» **ENTRIES SUPPLIED**:
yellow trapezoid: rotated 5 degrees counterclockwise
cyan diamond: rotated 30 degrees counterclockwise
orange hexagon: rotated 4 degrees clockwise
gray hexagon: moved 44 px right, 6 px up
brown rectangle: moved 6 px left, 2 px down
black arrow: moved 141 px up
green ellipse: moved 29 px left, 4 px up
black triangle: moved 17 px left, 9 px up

» **PROBLEM**:
Set down every line of the listing above verbatim, preserving its order.

» **RESULT OF THIS TASK**:
yellow trapezoid: rotated 5 degrees counterclockwise
cyan diamond: rotated 30 degrees counterclockwise
orange hexagon: rotated 4 degrees clockwise
gray hexagon: moved 44 px right, 6 px up
brown rectangle: moved 6 px left, 2 px down
black arrow: moved 141 px up
green ellipse: moved 29 px left, 4 px up
black triangle: moved 17 px left, 9 px up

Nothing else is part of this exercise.